What the task requires | The data below holds a line containing "camera: 50 degrees right, 5 degrees down" and a line containing "(445, 329) = (589, 535): brown"; please quote exactly those two lines and every line between them, and nothing else.

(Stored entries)
Segment Open
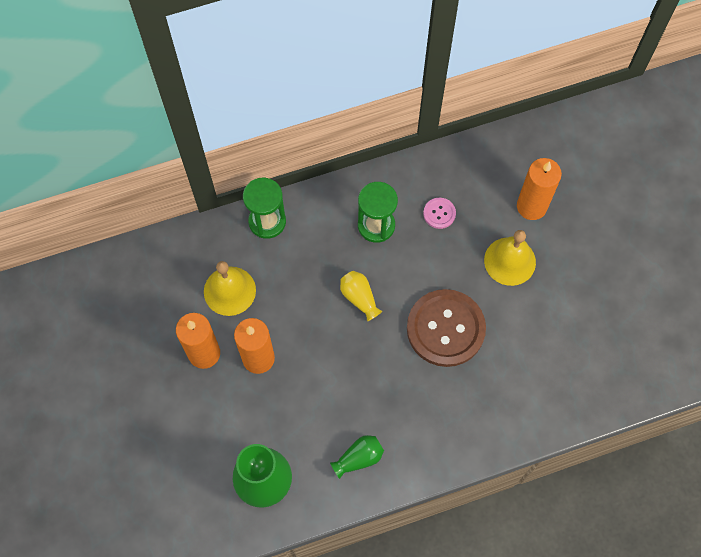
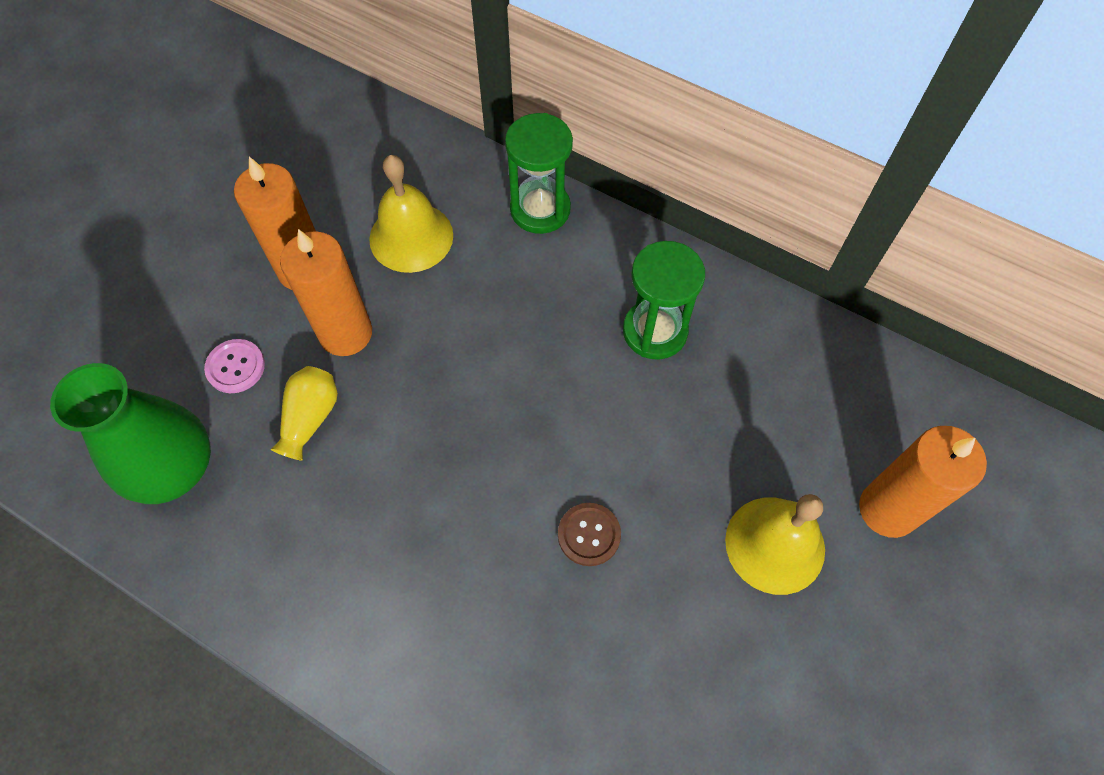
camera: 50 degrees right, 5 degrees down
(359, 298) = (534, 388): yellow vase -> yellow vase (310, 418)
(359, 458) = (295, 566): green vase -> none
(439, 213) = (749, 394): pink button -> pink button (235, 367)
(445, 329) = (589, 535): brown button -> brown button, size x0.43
Segment Closed
Segment Open
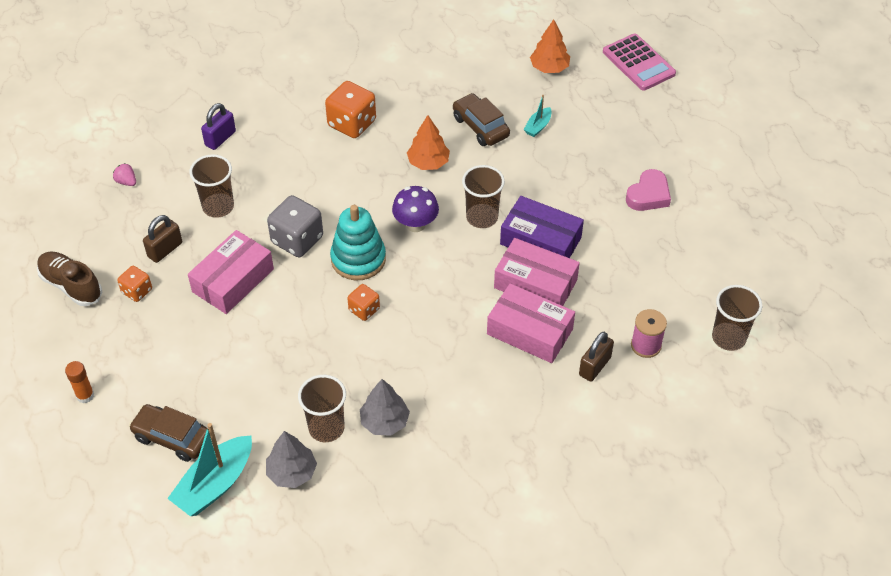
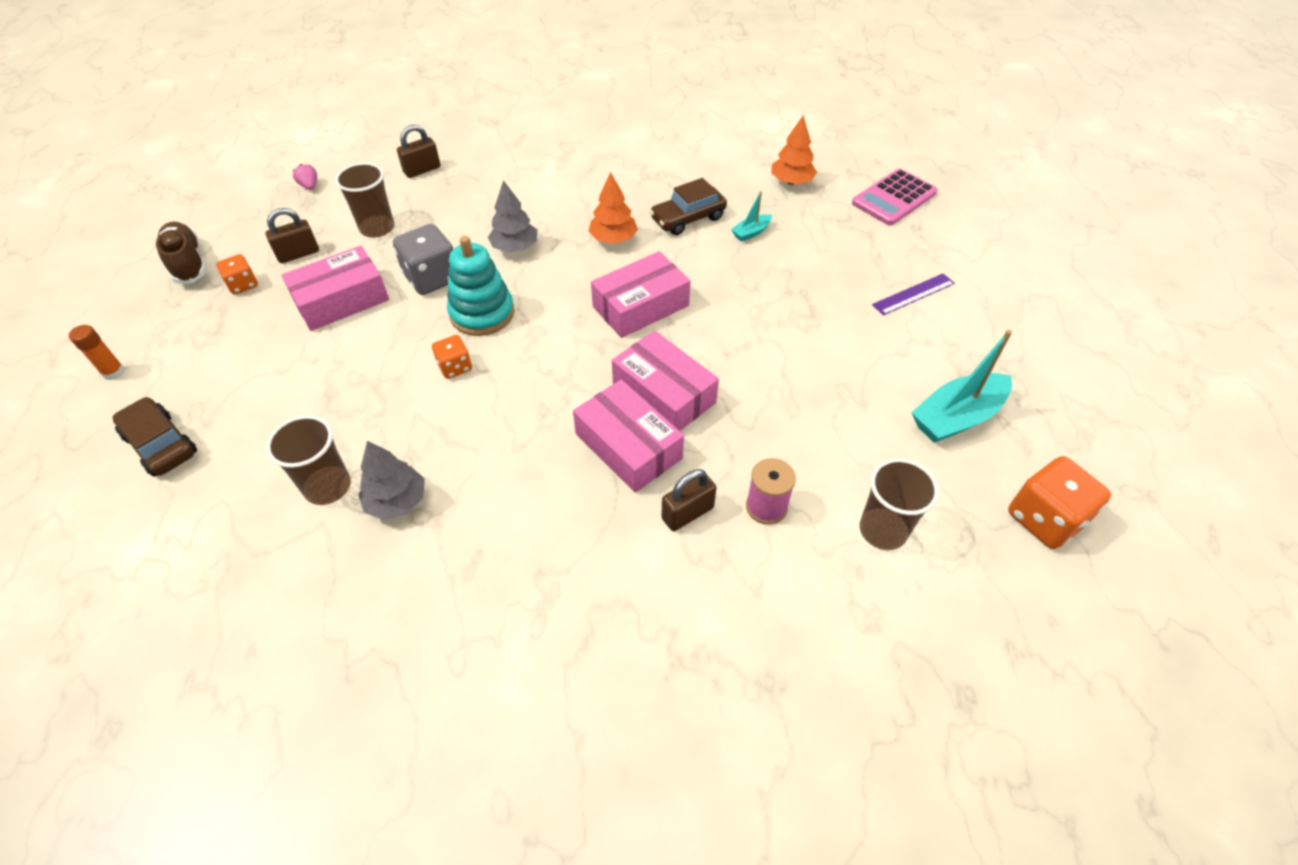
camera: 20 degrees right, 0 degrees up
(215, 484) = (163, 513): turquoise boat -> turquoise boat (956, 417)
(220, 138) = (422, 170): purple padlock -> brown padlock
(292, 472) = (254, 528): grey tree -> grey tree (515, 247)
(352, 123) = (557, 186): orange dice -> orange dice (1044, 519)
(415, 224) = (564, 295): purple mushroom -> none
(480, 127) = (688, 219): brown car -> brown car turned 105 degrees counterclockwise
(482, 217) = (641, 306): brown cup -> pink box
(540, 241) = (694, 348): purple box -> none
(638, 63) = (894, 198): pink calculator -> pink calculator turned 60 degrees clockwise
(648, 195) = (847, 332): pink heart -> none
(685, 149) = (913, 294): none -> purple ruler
Segment Closed
Response to the exercise |
camera: 50 degrees right, 5 degrees down
(359, 298) = (534, 388): yellow vase -> yellow vase (310, 418)
(359, 458) = (295, 566): green vase -> none
(439, 213) = (749, 394): pink button -> pink button (235, 367)
(445, 329) = (589, 535): brown button -> brown button, size x0.43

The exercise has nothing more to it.